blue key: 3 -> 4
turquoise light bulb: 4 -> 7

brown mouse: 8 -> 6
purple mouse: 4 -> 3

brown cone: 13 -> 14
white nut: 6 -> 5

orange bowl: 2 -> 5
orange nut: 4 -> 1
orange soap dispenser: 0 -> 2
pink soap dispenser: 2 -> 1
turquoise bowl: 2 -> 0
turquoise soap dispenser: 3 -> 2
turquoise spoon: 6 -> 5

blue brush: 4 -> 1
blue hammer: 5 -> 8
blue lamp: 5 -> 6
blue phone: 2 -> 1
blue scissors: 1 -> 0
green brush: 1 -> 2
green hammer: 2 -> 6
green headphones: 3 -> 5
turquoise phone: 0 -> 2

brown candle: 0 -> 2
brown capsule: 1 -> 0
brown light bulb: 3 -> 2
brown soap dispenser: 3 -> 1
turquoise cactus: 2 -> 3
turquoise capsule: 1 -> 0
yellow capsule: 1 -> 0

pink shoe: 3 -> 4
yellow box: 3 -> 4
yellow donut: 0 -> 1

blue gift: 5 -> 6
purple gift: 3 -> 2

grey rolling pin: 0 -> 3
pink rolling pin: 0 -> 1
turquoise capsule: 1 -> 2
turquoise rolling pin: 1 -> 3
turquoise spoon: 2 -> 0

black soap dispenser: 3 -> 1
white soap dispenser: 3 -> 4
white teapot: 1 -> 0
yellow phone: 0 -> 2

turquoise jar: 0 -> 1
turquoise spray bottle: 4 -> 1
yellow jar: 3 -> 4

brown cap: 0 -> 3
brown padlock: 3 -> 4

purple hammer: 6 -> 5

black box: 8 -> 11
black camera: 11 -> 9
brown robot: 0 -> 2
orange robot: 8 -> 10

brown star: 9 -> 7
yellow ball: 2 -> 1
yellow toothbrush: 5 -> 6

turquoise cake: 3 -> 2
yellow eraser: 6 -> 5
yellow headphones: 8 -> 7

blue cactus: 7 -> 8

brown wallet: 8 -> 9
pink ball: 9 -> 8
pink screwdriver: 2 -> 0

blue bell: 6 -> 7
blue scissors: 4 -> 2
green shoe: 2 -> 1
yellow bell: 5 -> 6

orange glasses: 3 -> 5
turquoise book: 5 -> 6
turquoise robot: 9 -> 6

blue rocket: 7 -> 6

-- -- --

• **What you will do**
Word for word, restate the lines of the data above that fall between the line holding "yellow jar: 3 -> 4" and the line holding "green shoe: 2 -> 1", inclusive, and no other lines.

• **The answer**
yellow jar: 3 -> 4

brown cap: 0 -> 3
brown padlock: 3 -> 4

purple hammer: 6 -> 5

black box: 8 -> 11
black camera: 11 -> 9
brown robot: 0 -> 2
orange robot: 8 -> 10

brown star: 9 -> 7
yellow ball: 2 -> 1
yellow toothbrush: 5 -> 6

turquoise cake: 3 -> 2
yellow eraser: 6 -> 5
yellow headphones: 8 -> 7

blue cactus: 7 -> 8

brown wallet: 8 -> 9
pink ball: 9 -> 8
pink screwdriver: 2 -> 0

blue bell: 6 -> 7
blue scissors: 4 -> 2
green shoe: 2 -> 1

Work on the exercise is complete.